/---

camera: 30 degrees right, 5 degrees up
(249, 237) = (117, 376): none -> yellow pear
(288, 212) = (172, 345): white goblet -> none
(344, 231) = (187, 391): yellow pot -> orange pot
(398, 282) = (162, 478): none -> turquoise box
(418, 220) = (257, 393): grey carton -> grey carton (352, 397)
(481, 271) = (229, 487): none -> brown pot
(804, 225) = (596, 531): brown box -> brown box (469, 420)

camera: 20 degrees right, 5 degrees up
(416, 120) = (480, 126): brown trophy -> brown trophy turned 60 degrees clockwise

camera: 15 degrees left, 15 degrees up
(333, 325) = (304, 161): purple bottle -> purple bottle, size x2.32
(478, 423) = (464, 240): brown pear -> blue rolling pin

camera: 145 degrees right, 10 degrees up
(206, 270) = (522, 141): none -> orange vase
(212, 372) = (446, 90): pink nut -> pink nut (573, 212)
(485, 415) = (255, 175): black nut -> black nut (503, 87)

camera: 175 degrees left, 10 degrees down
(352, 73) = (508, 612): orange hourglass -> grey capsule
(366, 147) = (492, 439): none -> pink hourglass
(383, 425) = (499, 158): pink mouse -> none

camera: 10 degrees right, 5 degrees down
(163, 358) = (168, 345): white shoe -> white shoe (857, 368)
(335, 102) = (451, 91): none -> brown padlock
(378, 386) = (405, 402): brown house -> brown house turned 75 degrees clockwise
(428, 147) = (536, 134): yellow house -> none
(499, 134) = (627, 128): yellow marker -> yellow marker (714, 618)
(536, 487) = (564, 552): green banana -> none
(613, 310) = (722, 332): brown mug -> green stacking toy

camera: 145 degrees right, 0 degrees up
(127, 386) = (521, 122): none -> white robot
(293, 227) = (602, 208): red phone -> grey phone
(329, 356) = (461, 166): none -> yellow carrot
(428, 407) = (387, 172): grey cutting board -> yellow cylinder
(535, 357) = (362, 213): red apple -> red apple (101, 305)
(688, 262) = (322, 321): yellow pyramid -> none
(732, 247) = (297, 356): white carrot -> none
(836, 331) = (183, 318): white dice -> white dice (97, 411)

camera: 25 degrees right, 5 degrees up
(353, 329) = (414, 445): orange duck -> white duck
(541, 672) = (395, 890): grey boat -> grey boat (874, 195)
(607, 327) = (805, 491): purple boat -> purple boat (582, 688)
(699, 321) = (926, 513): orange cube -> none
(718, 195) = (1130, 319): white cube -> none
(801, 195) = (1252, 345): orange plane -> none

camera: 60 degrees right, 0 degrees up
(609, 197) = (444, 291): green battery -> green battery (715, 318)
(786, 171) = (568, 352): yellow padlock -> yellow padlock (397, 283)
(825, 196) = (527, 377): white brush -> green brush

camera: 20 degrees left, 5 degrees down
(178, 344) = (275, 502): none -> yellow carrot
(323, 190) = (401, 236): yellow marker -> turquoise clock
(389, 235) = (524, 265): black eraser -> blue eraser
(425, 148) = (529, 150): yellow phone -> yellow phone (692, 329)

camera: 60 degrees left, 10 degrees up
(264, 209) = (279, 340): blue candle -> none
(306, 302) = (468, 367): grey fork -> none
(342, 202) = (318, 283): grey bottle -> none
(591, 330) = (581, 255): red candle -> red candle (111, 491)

\---

_Task to complete:_
Line by line, repeat everything in the records verbatim.

_Solution for this task:_
camera: 30 degrees right, 5 degrees up
(249, 237) = (117, 376): none -> yellow pear
(288, 212) = (172, 345): white goblet -> none
(344, 231) = (187, 391): yellow pot -> orange pot
(398, 282) = (162, 478): none -> turquoise box
(418, 220) = (257, 393): grey carton -> grey carton (352, 397)
(481, 271) = (229, 487): none -> brown pot
(804, 225) = (596, 531): brown box -> brown box (469, 420)

camera: 20 degrees right, 5 degrees up
(416, 120) = (480, 126): brown trophy -> brown trophy turned 60 degrees clockwise

camera: 15 degrees left, 15 degrees up
(333, 325) = (304, 161): purple bottle -> purple bottle, size x2.32
(478, 423) = (464, 240): brown pear -> blue rolling pin

camera: 145 degrees right, 10 degrees up
(206, 270) = (522, 141): none -> orange vase
(212, 372) = (446, 90): pink nut -> pink nut (573, 212)
(485, 415) = (255, 175): black nut -> black nut (503, 87)

camera: 175 degrees left, 10 degrees down
(352, 73) = (508, 612): orange hourglass -> grey capsule
(366, 147) = (492, 439): none -> pink hourglass
(383, 425) = (499, 158): pink mouse -> none

camera: 10 degrees right, 5 degrees down
(163, 358) = (168, 345): white shoe -> white shoe (857, 368)
(335, 102) = (451, 91): none -> brown padlock
(378, 386) = (405, 402): brown house -> brown house turned 75 degrees clockwise
(428, 147) = (536, 134): yellow house -> none
(499, 134) = (627, 128): yellow marker -> yellow marker (714, 618)
(536, 487) = (564, 552): green banana -> none
(613, 310) = (722, 332): brown mug -> green stacking toy

camera: 145 degrees right, 0 degrees up
(127, 386) = (521, 122): none -> white robot
(293, 227) = (602, 208): red phone -> grey phone
(329, 356) = (461, 166): none -> yellow carrot
(428, 407) = (387, 172): grey cutting board -> yellow cylinder
(535, 357) = (362, 213): red apple -> red apple (101, 305)
(688, 262) = (322, 321): yellow pyramid -> none
(732, 247) = (297, 356): white carrot -> none
(836, 331) = (183, 318): white dice -> white dice (97, 411)

camera: 25 degrees right, 5 degrees up
(353, 329) = (414, 445): orange duck -> white duck
(541, 672) = (395, 890): grey boat -> grey boat (874, 195)
(607, 327) = (805, 491): purple boat -> purple boat (582, 688)
(699, 321) = (926, 513): orange cube -> none
(718, 195) = (1130, 319): white cube -> none
(801, 195) = (1252, 345): orange plane -> none

camera: 60 degrees right, 0 degrees up
(609, 197) = (444, 291): green battery -> green battery (715, 318)
(786, 171) = (568, 352): yellow padlock -> yellow padlock (397, 283)
(825, 196) = (527, 377): white brush -> green brush

camera: 20 degrees left, 5 degrees down
(178, 344) = (275, 502): none -> yellow carrot
(323, 190) = (401, 236): yellow marker -> turquoise clock
(389, 235) = (524, 265): black eraser -> blue eraser
(425, 148) = (529, 150): yellow phone -> yellow phone (692, 329)

camera: 60 degrees left, 10 degrees up
(264, 209) = (279, 340): blue candle -> none
(306, 302) = (468, 367): grey fork -> none
(342, 202) = (318, 283): grey bottle -> none
(591, 330) = (581, 255): red candle -> red candle (111, 491)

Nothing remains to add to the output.